Collected data entries:
· · · ·
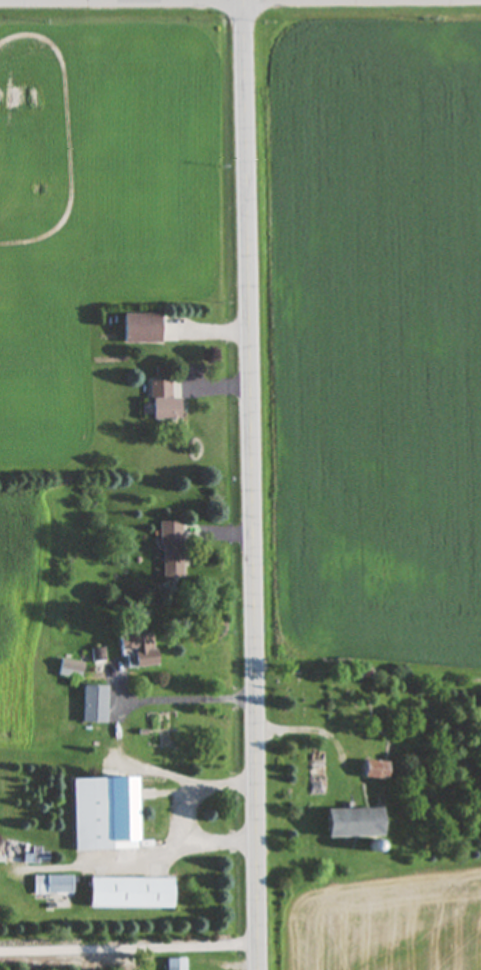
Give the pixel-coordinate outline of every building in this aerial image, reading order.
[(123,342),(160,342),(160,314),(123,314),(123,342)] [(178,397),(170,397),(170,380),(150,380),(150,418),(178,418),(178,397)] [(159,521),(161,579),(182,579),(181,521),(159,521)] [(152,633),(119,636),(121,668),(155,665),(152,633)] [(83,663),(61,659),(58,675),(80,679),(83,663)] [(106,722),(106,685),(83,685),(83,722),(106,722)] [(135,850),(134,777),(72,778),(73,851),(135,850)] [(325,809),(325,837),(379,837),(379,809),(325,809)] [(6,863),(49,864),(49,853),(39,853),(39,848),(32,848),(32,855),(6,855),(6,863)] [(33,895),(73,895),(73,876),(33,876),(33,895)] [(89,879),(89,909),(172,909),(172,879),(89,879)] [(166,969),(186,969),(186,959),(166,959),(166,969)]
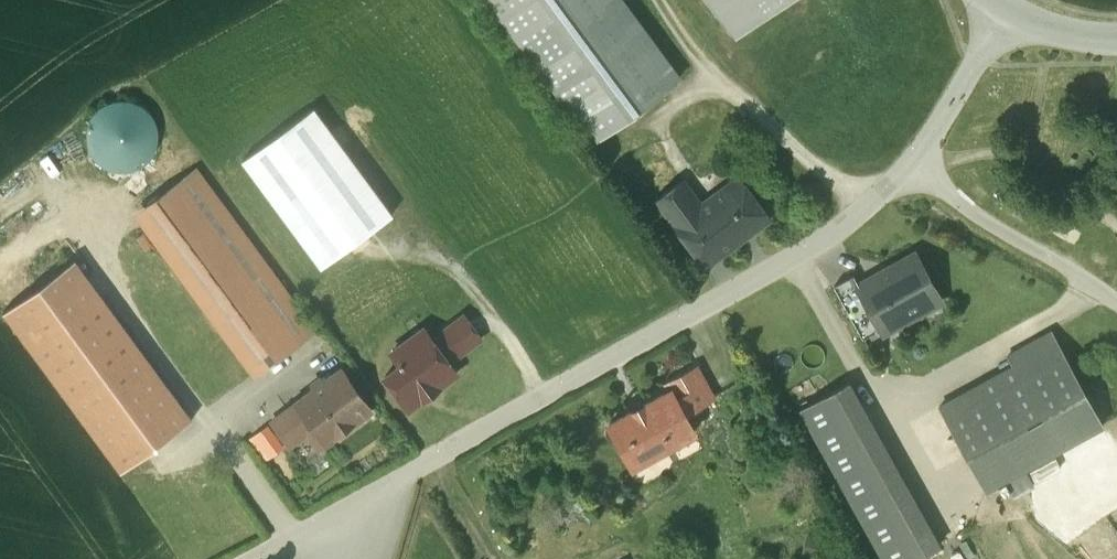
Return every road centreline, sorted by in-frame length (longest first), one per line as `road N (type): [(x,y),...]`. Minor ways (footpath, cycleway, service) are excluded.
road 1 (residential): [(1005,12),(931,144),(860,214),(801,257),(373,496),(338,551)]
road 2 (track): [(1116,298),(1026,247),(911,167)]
· · · ·
Work order:
None of the lines before the one containing "Return every road" belong in the answer; reproduce that line and all later lines of the records exactly.

Exercise result:
Return every road centreline, sorted by in-frame length (longest first), one per line as `road N (type): [(x,y),...]`. Minor ways (footpath, cycleway, service) are excluded.
road 1 (residential): [(1005,12),(931,144),(860,214),(801,257),(373,496),(338,551)]
road 2 (track): [(1116,298),(1026,247),(911,167)]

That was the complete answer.